Records provided:
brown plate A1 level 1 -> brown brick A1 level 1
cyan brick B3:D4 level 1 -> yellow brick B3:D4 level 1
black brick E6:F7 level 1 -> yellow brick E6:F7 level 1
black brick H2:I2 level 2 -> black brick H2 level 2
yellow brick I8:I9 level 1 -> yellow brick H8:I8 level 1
---
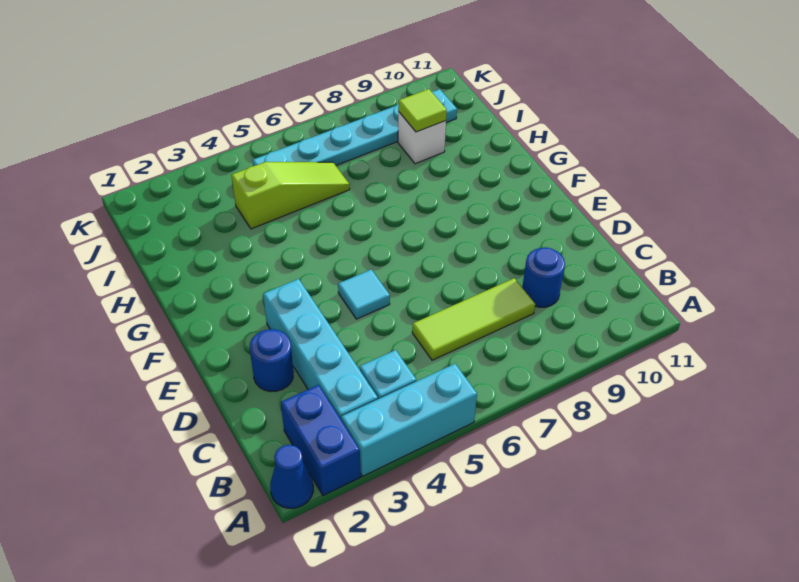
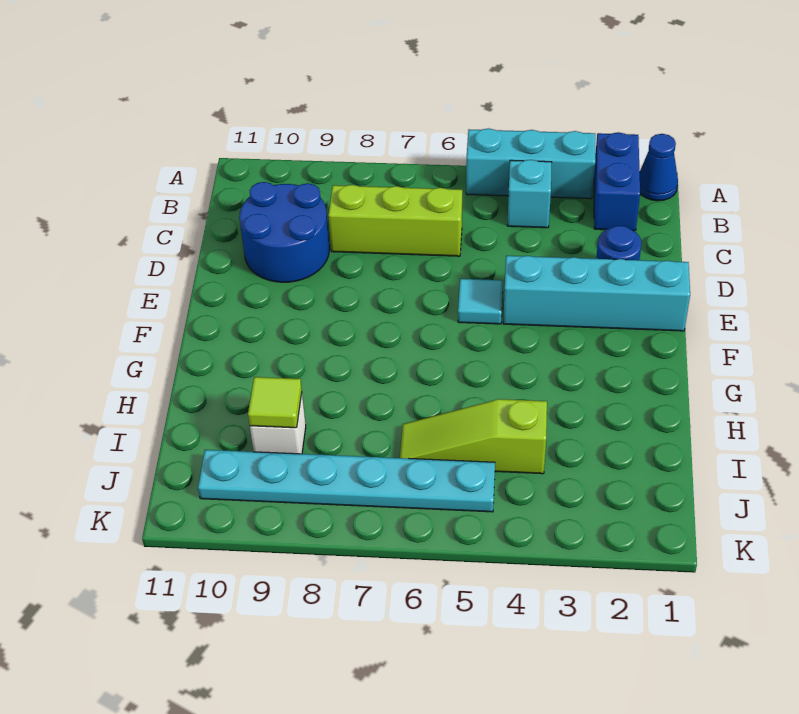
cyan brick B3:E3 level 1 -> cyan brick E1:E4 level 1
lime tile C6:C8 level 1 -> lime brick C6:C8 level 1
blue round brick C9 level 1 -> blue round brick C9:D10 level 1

Exercise prompt:
Reproduce every line in the data that has the word "cyan" in it.

Expected output:
cyan brick B3:D4 level 1 -> yellow brick B3:D4 level 1
cyan brick B3:E3 level 1 -> cyan brick E1:E4 level 1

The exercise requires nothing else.